→ **Action item**
Retype word for word the first line of the listing and each line after it up to the line with "green candle [592,284,626,337]", with the pictures taken out.

→ **Records for the exercise**
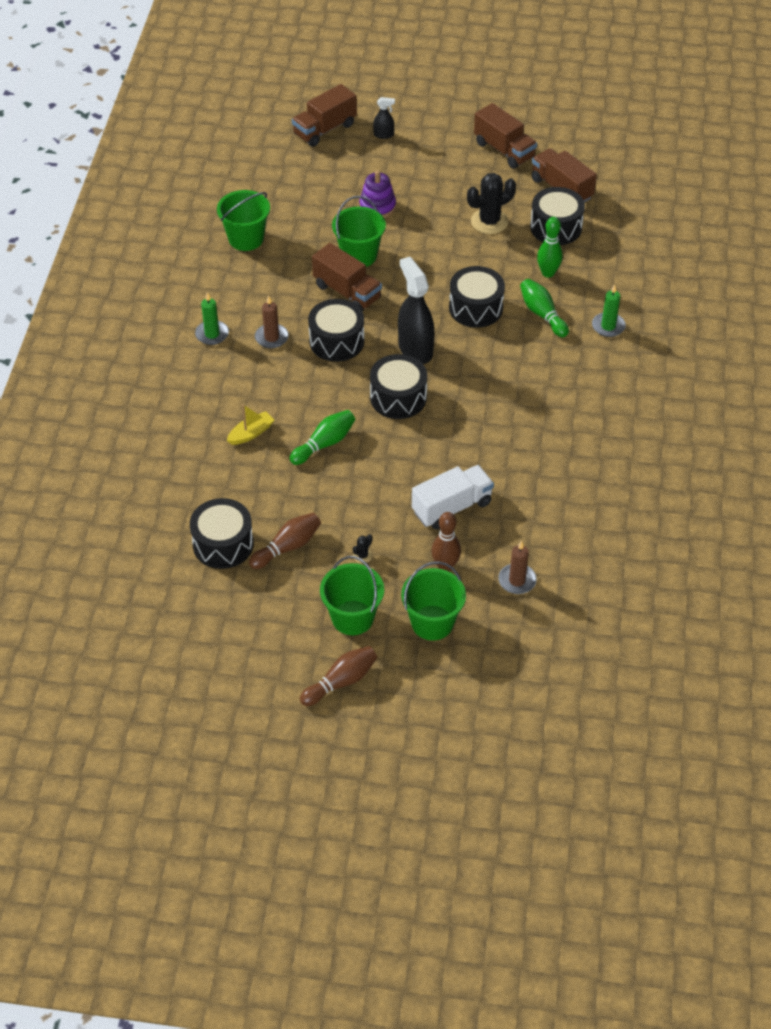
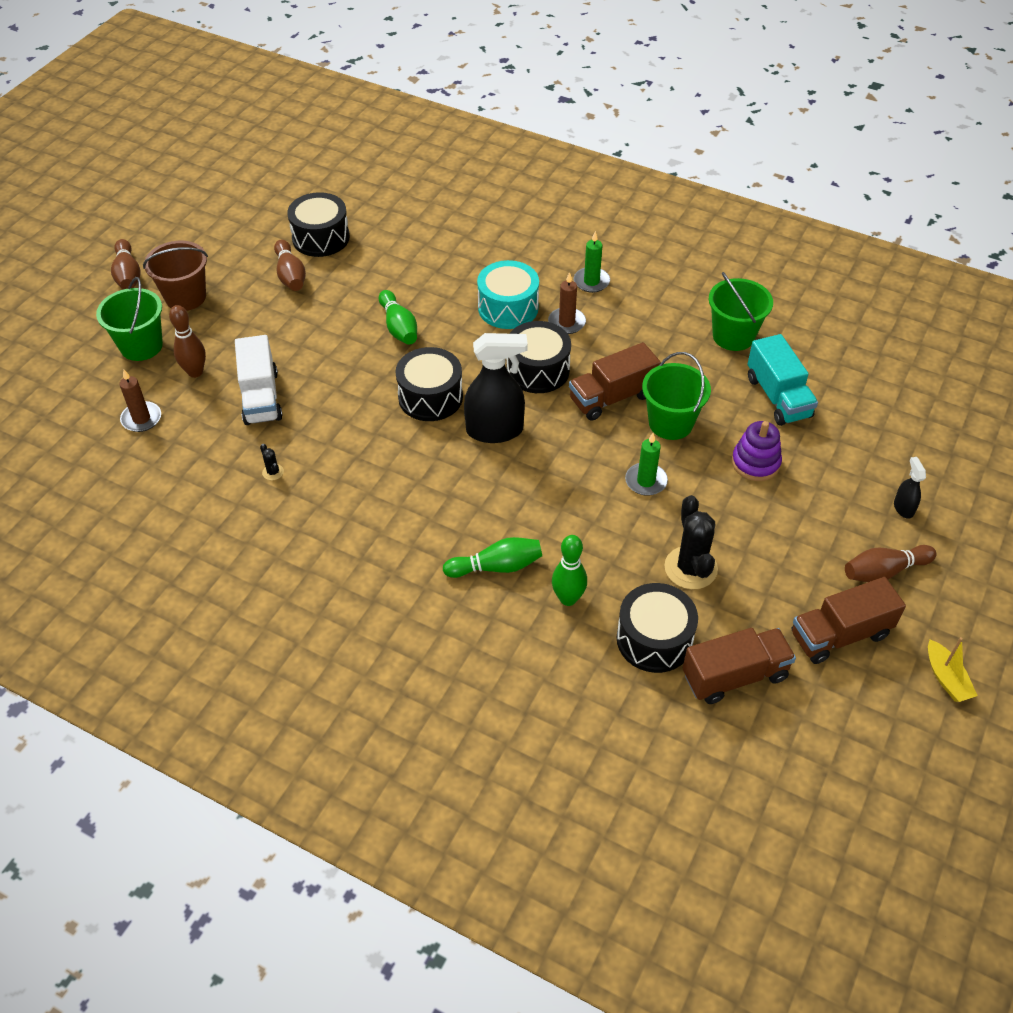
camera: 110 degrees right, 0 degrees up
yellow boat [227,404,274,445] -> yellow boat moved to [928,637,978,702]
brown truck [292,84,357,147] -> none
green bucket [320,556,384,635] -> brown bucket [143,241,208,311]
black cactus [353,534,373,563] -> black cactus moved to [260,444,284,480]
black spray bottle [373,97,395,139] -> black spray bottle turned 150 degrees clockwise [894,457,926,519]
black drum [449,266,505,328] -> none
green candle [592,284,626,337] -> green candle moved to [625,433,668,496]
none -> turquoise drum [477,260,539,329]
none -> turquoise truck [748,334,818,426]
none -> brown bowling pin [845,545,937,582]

→ **Completed exercise**
camera: 110 degrees right, 0 degrees up
yellow boat [227,404,274,445] -> yellow boat moved to [928,637,978,702]
brown truck [292,84,357,147] -> none
green bucket [320,556,384,635] -> brown bucket [143,241,208,311]
black cactus [353,534,373,563] -> black cactus moved to [260,444,284,480]
black spray bottle [373,97,395,139] -> black spray bottle turned 150 degrees clockwise [894,457,926,519]
black drum [449,266,505,328] -> none
green candle [592,284,626,337] -> green candle moved to [625,433,668,496]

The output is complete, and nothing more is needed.